_Exercise prompt_
When you reach the line that contains "purple rectangle: (50, 172)" in the data below, start reproducing lines exactly, and stop after the line that contains "blue rectangle: (217, 295)".

_Data for analysis_
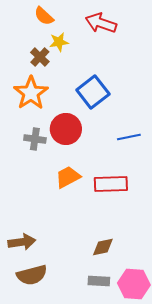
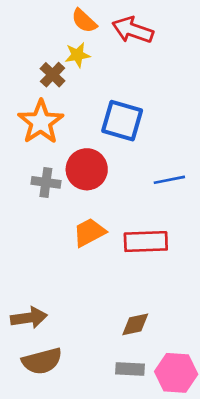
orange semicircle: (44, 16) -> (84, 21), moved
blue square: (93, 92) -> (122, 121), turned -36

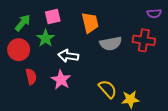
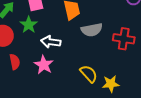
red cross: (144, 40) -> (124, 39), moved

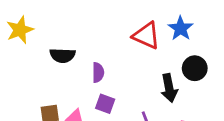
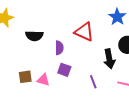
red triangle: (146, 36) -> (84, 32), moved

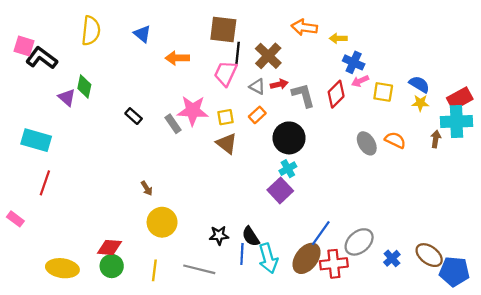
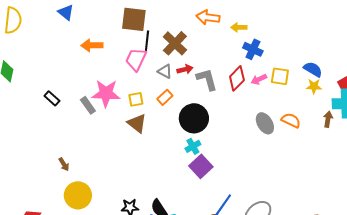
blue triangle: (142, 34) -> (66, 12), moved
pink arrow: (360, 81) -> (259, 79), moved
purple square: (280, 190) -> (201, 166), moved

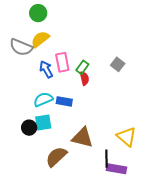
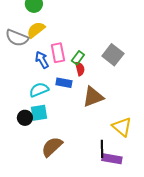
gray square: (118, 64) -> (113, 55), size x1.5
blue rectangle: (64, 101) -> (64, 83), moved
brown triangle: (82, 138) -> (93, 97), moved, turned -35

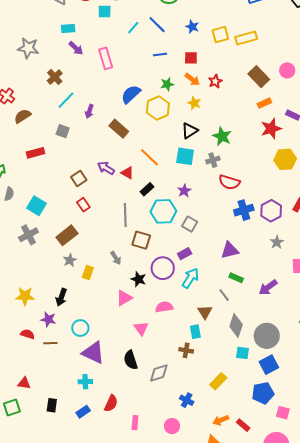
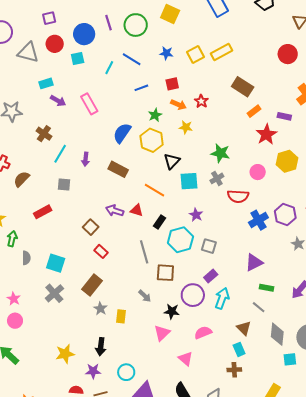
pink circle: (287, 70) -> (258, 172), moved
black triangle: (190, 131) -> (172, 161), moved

--

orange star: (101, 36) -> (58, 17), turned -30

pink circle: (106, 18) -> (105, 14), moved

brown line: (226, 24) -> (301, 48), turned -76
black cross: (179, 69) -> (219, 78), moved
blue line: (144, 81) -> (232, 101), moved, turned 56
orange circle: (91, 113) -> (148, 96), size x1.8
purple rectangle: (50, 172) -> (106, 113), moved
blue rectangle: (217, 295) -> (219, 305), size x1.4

...

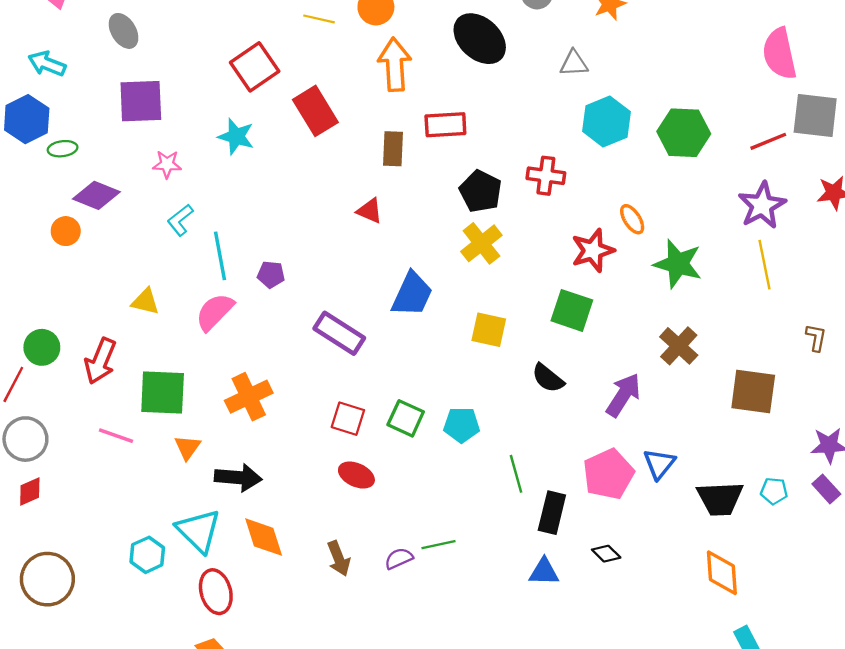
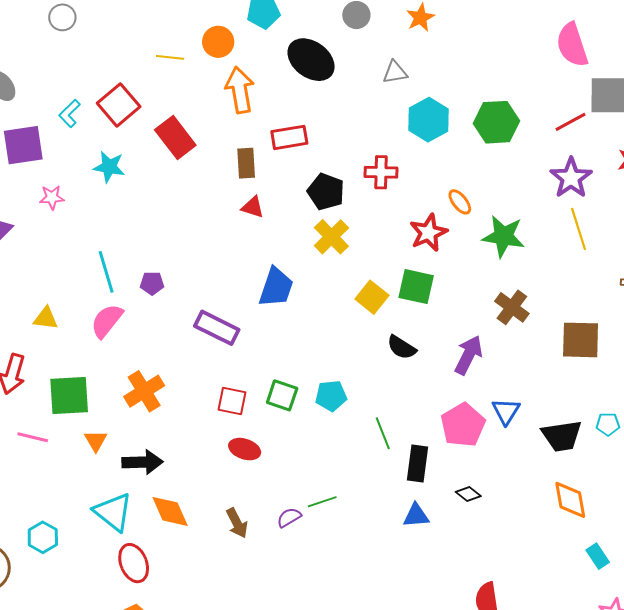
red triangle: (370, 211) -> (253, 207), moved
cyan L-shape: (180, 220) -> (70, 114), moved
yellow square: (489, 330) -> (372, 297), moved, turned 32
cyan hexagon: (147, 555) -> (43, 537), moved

_Solution to this exercise_
purple rectangle: (50, 172) -> (106, 113), moved
blue rectangle: (217, 295) -> (219, 305), size x1.4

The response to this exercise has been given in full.